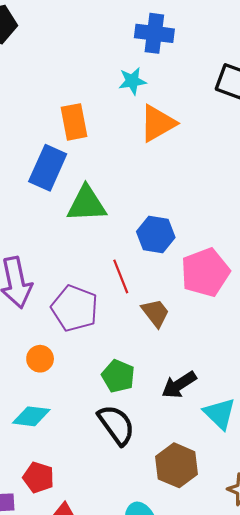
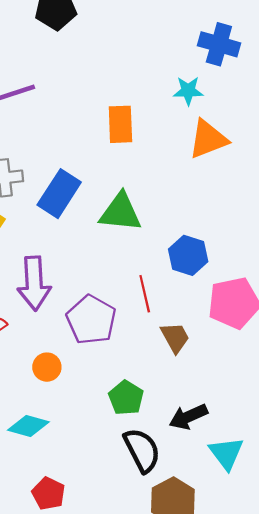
blue rectangle: (48, 168) -> (59, 194), moved
black semicircle: (116, 425) -> (142, 450), moved
red pentagon: (38, 477) -> (48, 494), moved

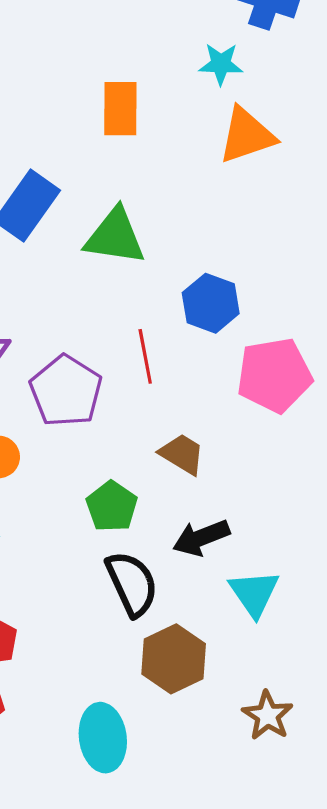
brown trapezoid: (175, 337) -> (182, 454), moved, turned -32

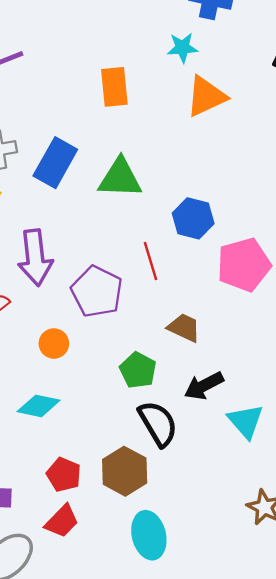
brown hexagon: (174, 659) -> (125, 471), moved

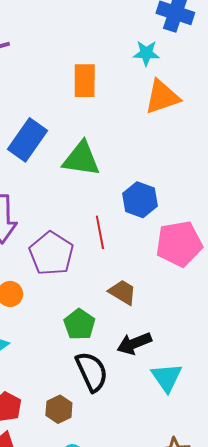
brown hexagon: (125, 471) -> (59, 409), size x0.7

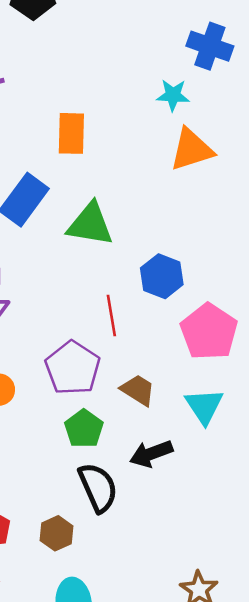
orange rectangle: (85, 81) -> (71, 133), moved
pink pentagon: (179, 244) -> (209, 332), turned -30
purple pentagon: (51, 254) -> (73, 368), moved
cyan triangle: (167, 377) -> (204, 406), moved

Problem to work on>
Write out the whole listing verbatim, images excluded.

Answer space>
blue rectangle: (48, 168) -> (59, 194), moved
black semicircle: (116, 425) -> (142, 450), moved
red pentagon: (38, 477) -> (48, 494), moved

brown trapezoid: (175, 337) -> (182, 454), moved, turned -32

brown hexagon: (174, 659) -> (125, 471), moved

brown hexagon: (125, 471) -> (59, 409), size x0.7

orange rectangle: (85, 81) -> (71, 133), moved
pink pentagon: (179, 244) -> (209, 332), turned -30
purple pentagon: (51, 254) -> (73, 368), moved
cyan triangle: (167, 377) -> (204, 406), moved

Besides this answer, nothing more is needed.